For this exercise, repeat the records below exactly as written.

(Collected data)
%%
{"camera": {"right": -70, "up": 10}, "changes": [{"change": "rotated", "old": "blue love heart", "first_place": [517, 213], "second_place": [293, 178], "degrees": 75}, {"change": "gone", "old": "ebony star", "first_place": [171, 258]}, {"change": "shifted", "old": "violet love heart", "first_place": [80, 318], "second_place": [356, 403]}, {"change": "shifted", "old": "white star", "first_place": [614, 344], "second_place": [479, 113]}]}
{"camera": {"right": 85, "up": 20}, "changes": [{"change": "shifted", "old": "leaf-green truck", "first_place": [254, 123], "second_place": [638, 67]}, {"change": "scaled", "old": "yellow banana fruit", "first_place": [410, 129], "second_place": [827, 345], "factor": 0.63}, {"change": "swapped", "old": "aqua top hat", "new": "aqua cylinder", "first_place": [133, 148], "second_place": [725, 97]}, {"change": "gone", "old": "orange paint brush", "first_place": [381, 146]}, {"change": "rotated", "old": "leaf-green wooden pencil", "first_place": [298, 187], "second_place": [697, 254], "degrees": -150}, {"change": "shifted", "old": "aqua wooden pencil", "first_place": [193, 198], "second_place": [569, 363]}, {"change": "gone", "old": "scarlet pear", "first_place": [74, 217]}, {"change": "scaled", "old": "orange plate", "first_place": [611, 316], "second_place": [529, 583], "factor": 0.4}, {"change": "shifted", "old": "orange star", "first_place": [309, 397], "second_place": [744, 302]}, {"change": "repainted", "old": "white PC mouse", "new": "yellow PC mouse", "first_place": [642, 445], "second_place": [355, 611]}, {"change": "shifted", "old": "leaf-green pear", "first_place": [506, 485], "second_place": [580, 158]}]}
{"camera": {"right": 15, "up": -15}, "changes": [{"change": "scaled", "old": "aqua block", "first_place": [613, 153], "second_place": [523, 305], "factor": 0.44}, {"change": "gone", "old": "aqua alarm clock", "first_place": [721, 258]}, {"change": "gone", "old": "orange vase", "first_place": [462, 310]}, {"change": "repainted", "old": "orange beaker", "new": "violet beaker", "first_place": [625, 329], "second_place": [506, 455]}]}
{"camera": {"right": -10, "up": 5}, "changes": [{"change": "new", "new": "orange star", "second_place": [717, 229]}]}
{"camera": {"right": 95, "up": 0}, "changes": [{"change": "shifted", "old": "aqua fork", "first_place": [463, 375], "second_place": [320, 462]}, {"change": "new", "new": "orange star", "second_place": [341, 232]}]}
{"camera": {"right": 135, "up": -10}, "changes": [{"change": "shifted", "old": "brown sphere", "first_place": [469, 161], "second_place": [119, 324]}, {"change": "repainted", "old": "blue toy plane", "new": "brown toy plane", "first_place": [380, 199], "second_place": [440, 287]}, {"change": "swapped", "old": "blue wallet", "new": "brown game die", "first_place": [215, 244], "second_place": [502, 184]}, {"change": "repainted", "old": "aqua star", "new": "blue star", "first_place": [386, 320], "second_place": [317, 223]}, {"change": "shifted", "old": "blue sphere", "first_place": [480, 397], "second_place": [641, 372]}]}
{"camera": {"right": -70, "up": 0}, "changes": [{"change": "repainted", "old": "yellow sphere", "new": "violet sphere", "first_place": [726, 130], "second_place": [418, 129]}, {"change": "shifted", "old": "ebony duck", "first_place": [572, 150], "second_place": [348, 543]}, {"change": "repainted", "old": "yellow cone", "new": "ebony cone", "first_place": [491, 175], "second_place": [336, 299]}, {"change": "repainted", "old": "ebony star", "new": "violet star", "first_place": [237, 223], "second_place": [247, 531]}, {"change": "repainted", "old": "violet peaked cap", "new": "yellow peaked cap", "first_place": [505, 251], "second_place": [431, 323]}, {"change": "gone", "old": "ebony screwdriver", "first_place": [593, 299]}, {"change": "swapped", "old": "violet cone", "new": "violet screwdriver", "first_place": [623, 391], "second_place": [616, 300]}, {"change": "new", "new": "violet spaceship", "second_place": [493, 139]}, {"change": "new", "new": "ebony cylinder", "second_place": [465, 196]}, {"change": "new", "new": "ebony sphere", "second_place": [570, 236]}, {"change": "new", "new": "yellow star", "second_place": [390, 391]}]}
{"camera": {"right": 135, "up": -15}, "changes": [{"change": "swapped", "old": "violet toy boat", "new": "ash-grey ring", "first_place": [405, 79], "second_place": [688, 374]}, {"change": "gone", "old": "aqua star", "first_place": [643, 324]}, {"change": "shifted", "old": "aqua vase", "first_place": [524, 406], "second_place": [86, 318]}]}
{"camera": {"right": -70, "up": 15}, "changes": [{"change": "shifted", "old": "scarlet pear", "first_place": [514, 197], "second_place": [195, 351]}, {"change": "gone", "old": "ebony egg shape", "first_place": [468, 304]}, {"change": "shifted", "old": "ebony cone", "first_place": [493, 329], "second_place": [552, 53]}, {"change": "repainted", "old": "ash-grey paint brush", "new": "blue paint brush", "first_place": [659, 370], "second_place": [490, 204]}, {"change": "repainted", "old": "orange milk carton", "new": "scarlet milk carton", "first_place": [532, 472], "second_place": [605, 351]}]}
%%
EXERCISE RESPONSE:
{"camera": {"right": -70, "up": 10}, "changes": [{"change": "rotated", "old": "blue love heart", "first_place": [517, 213], "second_place": [293, 178], "degrees": 75}, {"change": "gone", "old": "ebony star", "first_place": [171, 258]}, {"change": "shifted", "old": "violet love heart", "first_place": [80, 318], "second_place": [356, 403]}, {"change": "shifted", "old": "white star", "first_place": [614, 344], "second_place": [479, 113]}]}
{"camera": {"right": 85, "up": 20}, "changes": [{"change": "shifted", "old": "leaf-green truck", "first_place": [254, 123], "second_place": [638, 67]}, {"change": "scaled", "old": "yellow banana fruit", "first_place": [410, 129], "second_place": [827, 345], "factor": 0.63}, {"change": "swapped", "old": "aqua top hat", "new": "aqua cylinder", "first_place": [133, 148], "second_place": [725, 97]}, {"change": "gone", "old": "orange paint brush", "first_place": [381, 146]}, {"change": "rotated", "old": "leaf-green wooden pencil", "first_place": [298, 187], "second_place": [697, 254], "degrees": -150}, {"change": "shifted", "old": "aqua wooden pencil", "first_place": [193, 198], "second_place": [569, 363]}, {"change": "gone", "old": "scarlet pear", "first_place": [74, 217]}, {"change": "scaled", "old": "orange plate", "first_place": [611, 316], "second_place": [529, 583], "factor": 0.4}, {"change": "shifted", "old": "orange star", "first_place": [309, 397], "second_place": [744, 302]}, {"change": "repainted", "old": "white PC mouse", "new": "yellow PC mouse", "first_place": [642, 445], "second_place": [355, 611]}, {"change": "shifted", "old": "leaf-green pear", "first_place": [506, 485], "second_place": [580, 158]}]}
{"camera": {"right": 15, "up": -15}, "changes": [{"change": "scaled", "old": "aqua block", "first_place": [613, 153], "second_place": [523, 305], "factor": 0.44}, {"change": "gone", "old": "aqua alarm clock", "first_place": [721, 258]}, {"change": "gone", "old": "orange vase", "first_place": [462, 310]}, {"change": "repainted", "old": "orange beaker", "new": "violet beaker", "first_place": [625, 329], "second_place": [506, 455]}]}
{"camera": {"right": -10, "up": 5}, "changes": [{"change": "new", "new": "orange star", "second_place": [717, 229]}]}
{"camera": {"right": 95, "up": 0}, "changes": [{"change": "shifted", "old": "aqua fork", "first_place": [463, 375], "second_place": [320, 462]}, {"change": "new", "new": "orange star", "second_place": [341, 232]}]}
{"camera": {"right": 135, "up": -10}, "changes": [{"change": "shifted", "old": "brown sphere", "first_place": [469, 161], "second_place": [119, 324]}, {"change": "repainted", "old": "blue toy plane", "new": "brown toy plane", "first_place": [380, 199], "second_place": [440, 287]}, {"change": "swapped", "old": "blue wallet", "new": "brown game die", "first_place": [215, 244], "second_place": [502, 184]}, {"change": "repainted", "old": "aqua star", "new": "blue star", "first_place": [386, 320], "second_place": [317, 223]}, {"change": "shifted", "old": "blue sphere", "first_place": [480, 397], "second_place": [641, 372]}]}
{"camera": {"right": -70, "up": 0}, "changes": [{"change": "repainted", "old": "yellow sphere", "new": "violet sphere", "first_place": [726, 130], "second_place": [418, 129]}, {"change": "shifted", "old": "ebony duck", "first_place": [572, 150], "second_place": [348, 543]}, {"change": "repainted", "old": "yellow cone", "new": "ebony cone", "first_place": [491, 175], "second_place": [336, 299]}, {"change": "repainted", "old": "ebony star", "new": "violet star", "first_place": [237, 223], "second_place": [247, 531]}, {"change": "repainted", "old": "violet peaked cap", "new": "yellow peaked cap", "first_place": [505, 251], "second_place": [431, 323]}, {"change": "gone", "old": "ebony screwdriver", "first_place": [593, 299]}, {"change": "swapped", "old": "violet cone", "new": "violet screwdriver", "first_place": [623, 391], "second_place": [616, 300]}, {"change": "new", "new": "violet spaceship", "second_place": [493, 139]}, {"change": "new", "new": "ebony cylinder", "second_place": [465, 196]}, {"change": "new", "new": "ebony sphere", "second_place": [570, 236]}, {"change": "new", "new": "yellow star", "second_place": [390, 391]}]}
{"camera": {"right": 135, "up": -15}, "changes": [{"change": "swapped", "old": "violet toy boat", "new": "ash-grey ring", "first_place": [405, 79], "second_place": [688, 374]}, {"change": "gone", "old": "aqua star", "first_place": [643, 324]}, {"change": "shifted", "old": "aqua vase", "first_place": [524, 406], "second_place": [86, 318]}]}
{"camera": {"right": -70, "up": 15}, "changes": [{"change": "shifted", "old": "scarlet pear", "first_place": [514, 197], "second_place": [195, 351]}, {"change": "gone", "old": "ebony egg shape", "first_place": [468, 304]}, {"change": "shifted", "old": "ebony cone", "first_place": [493, 329], "second_place": [552, 53]}, {"change": "repainted", "old": "ash-grey paint brush", "new": "blue paint brush", "first_place": [659, 370], "second_place": [490, 204]}, {"change": "repainted", "old": "orange milk carton", "new": "scarlet milk carton", "first_place": [532, 472], "second_place": [605, 351]}]}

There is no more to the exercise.